··· INFORMATION SHOWN

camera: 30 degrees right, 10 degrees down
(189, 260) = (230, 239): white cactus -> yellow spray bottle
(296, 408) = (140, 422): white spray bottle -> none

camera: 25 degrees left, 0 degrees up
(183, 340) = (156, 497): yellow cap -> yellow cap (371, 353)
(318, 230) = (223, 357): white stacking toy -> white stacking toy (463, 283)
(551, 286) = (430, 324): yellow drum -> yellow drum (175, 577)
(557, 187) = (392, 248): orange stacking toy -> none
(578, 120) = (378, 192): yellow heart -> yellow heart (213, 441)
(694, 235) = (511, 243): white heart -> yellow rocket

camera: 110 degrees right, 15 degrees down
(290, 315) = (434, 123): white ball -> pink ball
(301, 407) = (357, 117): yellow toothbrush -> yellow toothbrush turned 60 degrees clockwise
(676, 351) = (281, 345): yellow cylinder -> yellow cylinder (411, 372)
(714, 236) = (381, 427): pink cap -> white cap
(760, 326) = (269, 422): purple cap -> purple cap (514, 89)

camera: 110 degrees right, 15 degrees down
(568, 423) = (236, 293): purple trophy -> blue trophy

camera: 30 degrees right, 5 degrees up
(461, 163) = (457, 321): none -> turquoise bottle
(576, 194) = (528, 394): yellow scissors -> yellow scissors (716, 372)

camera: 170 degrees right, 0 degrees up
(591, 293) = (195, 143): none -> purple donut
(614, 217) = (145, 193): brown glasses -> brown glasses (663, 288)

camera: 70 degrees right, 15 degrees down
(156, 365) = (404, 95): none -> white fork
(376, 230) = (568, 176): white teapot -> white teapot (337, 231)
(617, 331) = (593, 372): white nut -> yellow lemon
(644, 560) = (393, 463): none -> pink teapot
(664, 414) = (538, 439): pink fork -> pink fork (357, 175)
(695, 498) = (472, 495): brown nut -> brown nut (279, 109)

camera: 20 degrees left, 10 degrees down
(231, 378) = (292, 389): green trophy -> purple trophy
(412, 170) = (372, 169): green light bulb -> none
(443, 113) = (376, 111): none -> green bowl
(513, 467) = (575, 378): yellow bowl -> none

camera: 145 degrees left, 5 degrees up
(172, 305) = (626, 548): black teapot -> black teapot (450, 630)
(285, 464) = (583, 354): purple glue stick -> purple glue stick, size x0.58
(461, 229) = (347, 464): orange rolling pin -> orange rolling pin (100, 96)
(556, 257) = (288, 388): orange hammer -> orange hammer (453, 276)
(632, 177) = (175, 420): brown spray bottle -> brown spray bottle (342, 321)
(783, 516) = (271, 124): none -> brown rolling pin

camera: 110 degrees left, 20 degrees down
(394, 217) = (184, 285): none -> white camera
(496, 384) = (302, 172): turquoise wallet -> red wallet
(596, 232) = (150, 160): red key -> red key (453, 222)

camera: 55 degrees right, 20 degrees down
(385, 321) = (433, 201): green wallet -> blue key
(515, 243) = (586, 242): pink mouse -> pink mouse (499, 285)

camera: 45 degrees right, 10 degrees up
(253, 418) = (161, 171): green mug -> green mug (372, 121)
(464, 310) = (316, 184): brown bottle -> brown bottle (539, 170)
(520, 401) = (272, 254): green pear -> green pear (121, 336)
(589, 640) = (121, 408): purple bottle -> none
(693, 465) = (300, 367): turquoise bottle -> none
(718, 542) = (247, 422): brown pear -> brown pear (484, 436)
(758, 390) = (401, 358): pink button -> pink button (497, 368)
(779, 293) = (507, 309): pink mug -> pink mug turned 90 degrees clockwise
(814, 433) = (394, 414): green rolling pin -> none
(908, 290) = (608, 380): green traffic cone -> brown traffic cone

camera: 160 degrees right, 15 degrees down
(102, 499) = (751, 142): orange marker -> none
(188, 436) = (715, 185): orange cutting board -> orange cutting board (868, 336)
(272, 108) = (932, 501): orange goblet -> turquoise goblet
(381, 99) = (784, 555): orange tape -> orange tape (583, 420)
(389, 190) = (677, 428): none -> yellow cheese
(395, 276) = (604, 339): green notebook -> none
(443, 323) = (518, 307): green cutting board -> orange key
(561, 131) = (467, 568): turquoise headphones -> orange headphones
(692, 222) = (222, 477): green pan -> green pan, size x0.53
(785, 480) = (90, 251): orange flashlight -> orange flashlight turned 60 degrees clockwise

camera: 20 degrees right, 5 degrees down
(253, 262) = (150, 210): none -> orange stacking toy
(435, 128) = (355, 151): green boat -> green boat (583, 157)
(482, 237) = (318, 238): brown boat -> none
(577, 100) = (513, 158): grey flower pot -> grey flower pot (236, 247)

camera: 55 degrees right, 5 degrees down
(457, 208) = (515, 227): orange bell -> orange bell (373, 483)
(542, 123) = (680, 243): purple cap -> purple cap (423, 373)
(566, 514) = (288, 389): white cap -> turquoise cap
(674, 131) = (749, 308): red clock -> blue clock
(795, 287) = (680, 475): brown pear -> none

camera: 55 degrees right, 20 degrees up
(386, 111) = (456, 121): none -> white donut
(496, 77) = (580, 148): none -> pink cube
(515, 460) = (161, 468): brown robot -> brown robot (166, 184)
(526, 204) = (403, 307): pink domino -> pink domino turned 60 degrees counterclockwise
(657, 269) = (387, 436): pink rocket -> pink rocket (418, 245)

······

# WHAT THE TASK ASKS
Give back exactly the lines above, from the line containing "(515, 243) = (586, 242): pink" through the line containing "(102, 499) = (751, 142): orange", with both end lines and nothing more.

# ANSWER TO THIS TASK
(515, 243) = (586, 242): pink mouse -> pink mouse (499, 285)

camera: 45 degrees right, 10 degrees up
(253, 418) = (161, 171): green mug -> green mug (372, 121)
(464, 310) = (316, 184): brown bottle -> brown bottle (539, 170)
(520, 401) = (272, 254): green pear -> green pear (121, 336)
(589, 640) = (121, 408): purple bottle -> none
(693, 465) = (300, 367): turquoise bottle -> none
(718, 542) = (247, 422): brown pear -> brown pear (484, 436)
(758, 390) = (401, 358): pink button -> pink button (497, 368)
(779, 293) = (507, 309): pink mug -> pink mug turned 90 degrees clockwise
(814, 433) = (394, 414): green rolling pin -> none
(908, 290) = (608, 380): green traffic cone -> brown traffic cone

camera: 160 degrees right, 15 degrees down
(102, 499) = (751, 142): orange marker -> none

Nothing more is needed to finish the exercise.